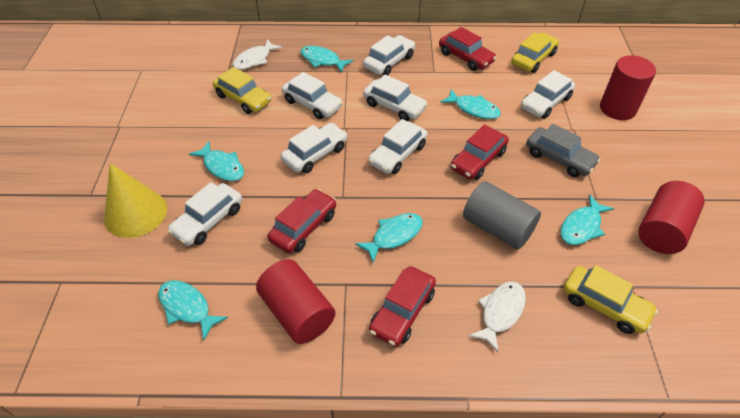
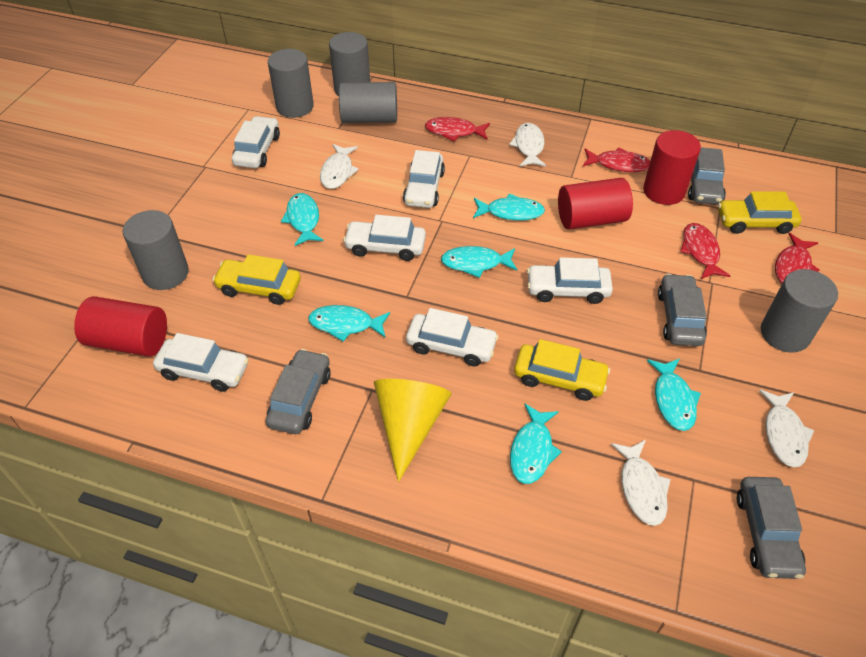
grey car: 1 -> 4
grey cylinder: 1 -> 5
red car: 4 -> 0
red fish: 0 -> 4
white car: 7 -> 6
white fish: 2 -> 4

§ ABOUT THIS EXERCISE: Go through the material and set it down again exactly, but without any pictures.

§ WRITTEN ANSWER:
grey car: 1 -> 4
grey cylinder: 1 -> 5
red car: 4 -> 0
red fish: 0 -> 4
white car: 7 -> 6
white fish: 2 -> 4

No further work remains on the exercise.